[DONNÉES FOURNIES]
───
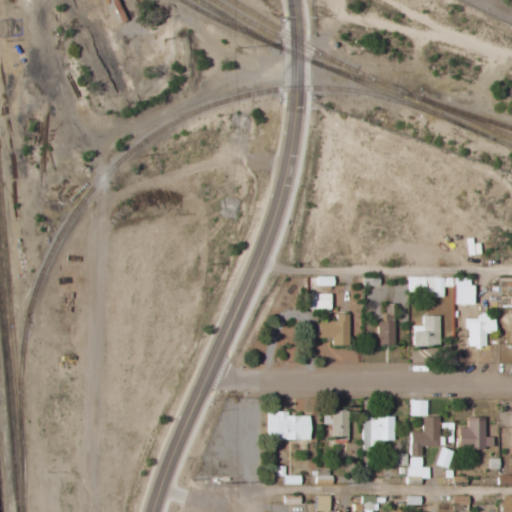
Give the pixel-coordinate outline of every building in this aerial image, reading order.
[(431,291),(431,297),(440,297),(440,287),(450,287),(450,276),(405,278),(405,292),(431,291)] [(469,278),(451,278),(450,304),(468,305),(469,278)] [(327,294),(301,294),(301,309),(327,310),(327,294)] [(327,345),(346,346),(347,314),(333,314),(333,322),(315,321),(314,338),(327,338),(327,345)] [(483,346),(482,332),(492,332),(491,314),(476,314),(476,319),(464,319),(465,346),(483,346)] [(437,316),(420,315),(420,326),(409,326),(409,347),(437,347),(437,316)] [(392,346),(392,322),(375,321),(374,346),(392,346)] [(424,401),(407,400),(407,416),(424,416),(424,401)] [(320,410),(320,425),(328,425),(327,441),(344,442),(346,410),(320,410)] [(305,416),(284,416),(284,412),(265,411),(264,439),(305,440),(305,416)] [(437,447),(436,417),(419,417),(419,432),(406,432),(407,477),(427,477),(427,467),(419,467),(419,447),(437,447)] [(456,428),(456,449),(490,449),(490,436),(482,437),(482,417),(464,418),(464,428),(456,428)] [(432,465),(444,469),(449,451),(437,447),(432,465)] [(404,466),(404,454),(395,454),(395,465),(404,466)] [(328,484),(327,469),(313,470),(313,485),(328,484)] [(508,475),(495,475),(495,486),(508,486),(508,475)] [(281,485),(297,485),(297,476),(281,476),(281,485)] [(326,495),(312,496),(313,511),(327,511),(326,495)] [(372,496),(359,496),(359,511),(371,511),(372,496)] [(465,496),(450,496),(450,506),(465,506),(465,496)] [(497,511),(508,511),(508,496),(498,496),(497,511)]
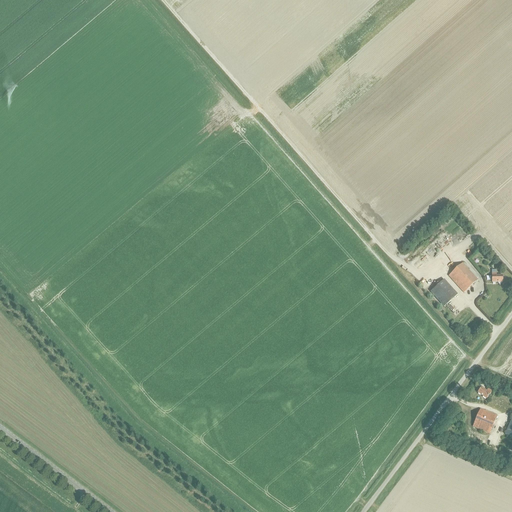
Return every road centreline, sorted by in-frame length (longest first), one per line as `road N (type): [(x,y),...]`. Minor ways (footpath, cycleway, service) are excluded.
road 1 (unclassified): [(363,511),(511,319)]
road 2 (tertiary): [(109,511),(0,429)]
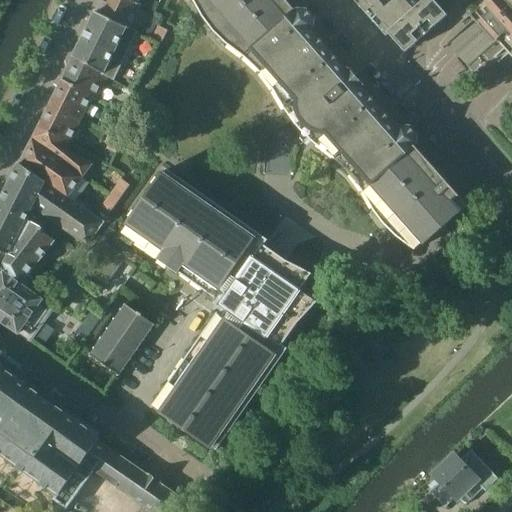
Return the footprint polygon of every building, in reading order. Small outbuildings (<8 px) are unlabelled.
[(127,0),(102,0),(96,14),(131,28),(131,27),(142,6),(127,0)] [(127,0),(142,6),(155,12),(159,4),(150,0),(127,0)] [(273,89),(287,111),(295,124),(304,133),(315,144),(333,158),(350,174),(351,176),(363,191),(373,209),(374,211),(384,224),(397,236),(399,238),(415,250),(424,243),(425,244),(461,213),(452,202),(458,197),(459,198),(460,197),(415,146),(418,144),(418,134),(411,127),(402,126),(399,128),(364,87),(365,86),(350,68),(348,70),(312,29),(315,27),(315,18),(308,10),(298,9),(296,11),(285,0),(193,0),(203,17),(204,19),(214,31),(215,33),(226,44),(245,58),(259,71),(261,73),(273,89)] [(364,0),(359,5),(373,20),(395,0),(364,0)] [(384,27),(390,34),(411,15),(426,0),(395,0),(373,20),(381,29),(384,27)] [(433,0),(426,0),(411,15),(427,32),(444,12),(433,0)] [(511,15),(498,0),(488,0),(481,6),(488,13),(480,21),(497,40),(506,33),(511,39),(511,15)] [(511,0),(498,0),(511,15),(511,0)] [(130,28),(96,14),(84,37),(73,59),(108,77),(108,78),(114,81),(115,79),(138,34),(139,32),(130,28)] [(400,41),(409,48),(427,32),(411,15),(390,34),(398,43),(400,41)] [(168,31),(159,26),(152,40),(162,44),(168,31)] [(73,59),(62,81),(93,97),(97,100),(108,78),(108,77),(73,59)] [(62,81),(51,103),(82,119),(93,97),(62,81)] [(135,93),(139,86),(132,82),(128,89),(135,93)] [(145,98),(135,93),(129,106),(138,111),(145,98)] [(39,129),(70,145),(82,119),(51,103),(39,129)] [(120,123),(114,136),(123,141),(130,128),(120,123)] [(39,129),(21,164),(69,197),(93,164),(75,154),(76,152),(72,150),(71,152),(67,150),(70,145),(39,129)] [(114,136),(107,150),(117,154),(123,141),(114,136)] [(0,249),(8,255),(3,264),(7,271),(9,271),(10,275),(11,276),(14,278),(16,278),(23,282),(22,283),(28,287),(29,286),(33,280),(31,279),(32,277),(29,275),(55,240),(43,231),(44,229),(37,225),(41,222),(44,214),(88,245),(104,222),(69,197),(21,164),(0,206),(0,249)] [(228,318),(227,320),(219,314),(218,313),(154,406),(162,412),(161,414),(211,449),(212,447),(217,451),(288,349),(283,345),(298,324),(318,302),(317,301),(317,302),(301,291),(313,274),(287,261),(265,246),(269,241),(168,170),(164,175),(162,174),(127,224),(129,225),(123,234),(159,259),(158,260),(179,274),(180,273),(216,298),(216,297),(221,289),(224,291),(225,293),(227,295),(228,297),(229,300),(230,302),(231,305),(231,307),(231,310),(230,313),(229,315),(228,318)] [(110,214),(131,185),(122,179),(102,208),(110,214)] [(116,231),(108,226),(102,235),(110,240),(116,231)] [(105,247),(110,240),(102,235),(97,242),(105,247)] [(105,247),(97,242),(92,249),(100,254),(105,247)] [(125,257),(107,244),(89,271),(89,272),(96,276),(107,284),(125,257)] [(83,260),(77,269),(85,274),(91,266),(83,260)] [(43,300),(4,272),(0,277),(0,321),(19,334),(30,342),(54,308),(43,300)] [(89,272),(86,277),(92,281),(96,276),(89,272)] [(71,280),(78,285),(79,284),(83,278),(76,273),(71,280)] [(29,286),(37,291),(41,283),(34,279),(29,286)] [(78,285),(71,280),(66,287),(73,292),(77,287),(78,285)] [(48,288),(41,283),(37,291),(44,295),(48,288)] [(68,299),(65,304),(68,306),(83,286),(79,284),(78,285),(77,287),(73,292),(69,298),(68,299)] [(69,298),(73,292),(66,287),(61,294),(68,299),(69,298)] [(65,304),(68,299),(61,294),(55,303),(62,308),(65,304)] [(123,370),(123,371),(124,370),(124,369),(130,361),(131,360),(131,359),(136,351),(137,352),(138,350),(137,350),(143,342),(144,342),(145,341),(144,340),(150,332),(150,333),(151,332),(151,331),(153,327),(154,327),(155,327),(150,322),(131,307),(126,304),(125,305),(126,306),(123,310),(122,309),(121,310),(122,311),(117,319),(115,318),(115,319),(116,320),(110,329),(109,328),(108,330),(109,331),(103,338),(102,338),(101,339),(101,340),(96,348),(95,347),(94,349),(95,349),(92,353),(90,354),(91,355),(90,356),(92,357),(93,357),(97,360),(97,361),(98,361),(99,361),(111,370),(110,371),(112,371),(118,374),(117,375),(118,376),(119,376),(120,376),(121,375),(120,375),(123,370)] [(170,511),(181,497),(99,440),(99,439),(0,368),(0,453),(12,462),(22,469),(58,495),(54,500),(67,509),(94,471),(144,506),(139,511),(170,511)] [(495,447),(490,452),(495,457),(500,452),(495,447)] [(460,463),(454,457),(435,475),(443,483),(432,493),(446,507),(457,497),(466,506),(484,488),(486,491),(499,480),(472,452),(460,463)]
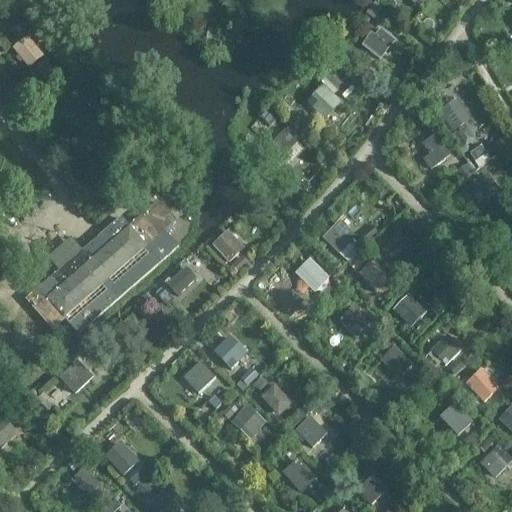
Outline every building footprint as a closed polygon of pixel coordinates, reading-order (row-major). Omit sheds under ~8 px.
[(374,17),(356,37),(382,60),(400,40),(374,17)] [(24,70),(46,54),(29,32),(8,48),(24,70)] [(65,109),(82,94),(69,79),(52,94),(65,109)] [(321,83),(302,103),(322,121),(341,102),(321,83)] [(75,120),(94,105),(85,95),(67,110),(75,120)] [(444,110),(457,131),(475,120),(462,99),(444,110)] [(422,184),(444,168),(427,146),(406,162),(422,184)] [(92,186),(114,170),(98,148),(76,164),(92,186)] [(459,194),(473,217),(497,203),(483,180),(459,194)] [(79,335),(179,248),(164,231),(174,221),(158,203),(130,228),(121,219),(27,301),(53,330),(65,319),(79,335)] [(320,236),(338,256),(359,237),(341,217),(320,236)] [(228,226),(209,246),(229,265),(248,245),(228,226)] [(377,259),(361,273),(380,294),(395,280),(377,259)] [(294,279),(311,297),(330,280),(314,262),(294,279)] [(189,265),(169,285),(181,297),(201,277),(189,265)] [(413,327),(428,312),(412,296),(397,311),(413,327)] [(331,320),(349,340),(370,322),(351,302),(331,320)] [(110,349),(130,367),(149,347),(129,329),(110,349)] [(429,348),(447,368),(468,350),(450,330),(429,348)] [(233,368),(249,349),(232,335),(216,353),(233,368)] [(383,360),(403,378),(416,363),(396,345),(383,360)] [(180,378),(198,398),(219,379),(200,359),(180,378)] [(67,401),(95,380),(82,362),(53,383),(67,401)] [(486,403),(503,388),(484,368),(468,383),(486,403)] [(259,398),(277,418),(298,399),(279,379),(259,398)] [(436,417),(455,437),(475,419),(457,398),(436,417)] [(511,401),(493,418),(511,439),(511,438),(511,401)] [(253,440),(270,422),(250,404),(233,422),(253,440)] [(0,414),(0,452),(1,453),(20,433),(0,414)] [(315,448),(331,432),(314,414),(298,430),(315,448)] [(126,475),(142,461),(125,441),(109,455),(126,475)] [(482,463),(499,478),(511,463),(511,456),(499,444),(482,463)] [(277,475),(295,495),(315,477),(297,456),(277,475)] [(60,489),(80,508),(99,488),(79,469),(60,489)] [(354,491),(372,511),(393,492),(374,472),(354,491)] [(149,502),(158,511),(176,511),(187,501),(168,482),(149,502)]
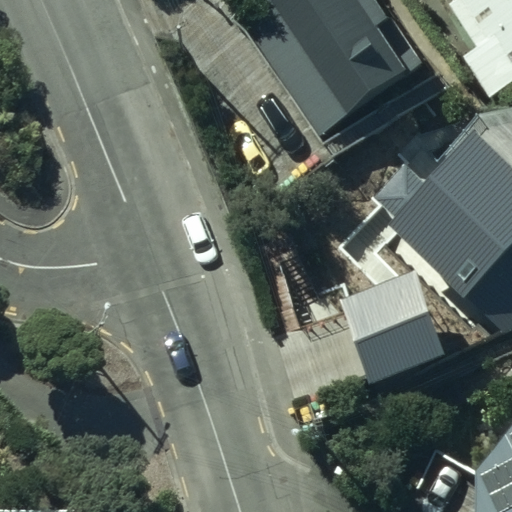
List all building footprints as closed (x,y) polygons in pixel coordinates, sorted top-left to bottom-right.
[(426,83),(368,0),(252,0),(236,12),(332,149),(426,83)] [(511,0),(460,0),(452,6),(482,50),(469,58),(497,98),(511,87),(511,0)] [(511,171),(475,138),(387,233),(506,341),(511,334),(511,171)] [(413,278),(339,305),(370,391),(444,365),(413,278)] [(511,511),(511,420),(471,472),(472,511),(511,511)]
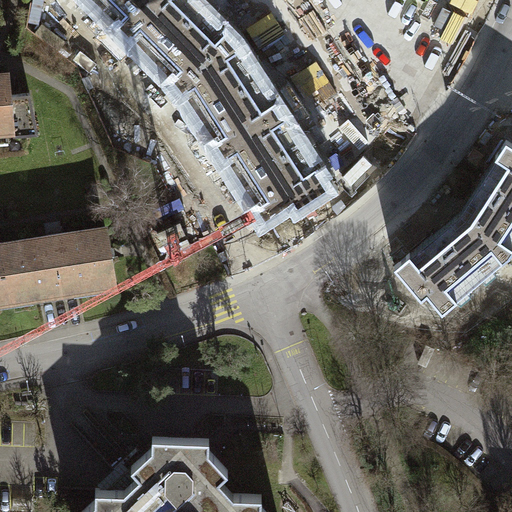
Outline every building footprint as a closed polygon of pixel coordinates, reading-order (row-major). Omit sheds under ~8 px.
[(145,0),(91,0),(128,36),(155,9),(145,0)] [(196,68),(236,37),(204,5),(199,0),(145,0),(155,9),(128,36),(181,91),(202,78),(196,68)] [(416,1),(415,0),(351,0),(347,4),(354,16),(356,32),(369,36),(380,47),(394,40),(409,39),(413,25),(424,14),(416,1)] [(246,121),(255,135),(286,115),(260,75),(236,37),(196,68),(202,78),(181,91),(213,142),(246,121)] [(14,136),(38,134),(30,93),(10,94),(8,73),(0,73),(0,129),(13,129),(14,136)] [(286,115),(255,135),(246,121),(213,142),(256,208),(265,221),(292,203),(296,210),(332,186),(308,149),(286,115)] [(492,189),(472,219),(442,244),(434,235),(423,245),(431,254),(420,263),(411,253),(395,266),(422,297),(427,292),(443,311),(458,298),(454,294),(464,285),(468,290),(483,277),(479,272),(490,263),(494,268),(510,255),(511,250),(511,143),(506,140),(496,156),(508,163),(500,176),(490,169),(481,182),(492,189)] [(55,235),(5,243),(13,299),(115,283),(106,227),(55,235)] [(0,300),(13,299),(5,243),(0,243),(0,300)] [(132,466),(140,475),(125,489),(96,488),(96,499),(82,511),(267,511),(262,506),(262,494),(234,493),(220,478),(228,470),(209,449),(210,437),(181,436),(153,435),(153,447),(132,466)] [(32,499),(13,498),(13,510),(32,511),(32,499)]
───
Présentez sous forme de tableau Markdown, avec les colonnes Numéro et Ligne, les lignes allant de celle qui contient « Return every road » jusqu'à celle qui contient « road 2 (tertiary): [(109,511),(0,429)] », ces deux lignes comprises. Omettez les lignes vides.

| Numéro | Ligne |
|---|---|
| 1 | Return every road centreline, sorted by in-frame length (longest first), one per line as `road N (type): [(x,y),...]`. Minor ways (footpath, cycleway, service) are excluded. |
| 2 | road 1 (unclassified): [(363,511),(511,319)] |
| 3 | road 2 (tertiary): [(109,511),(0,429)] |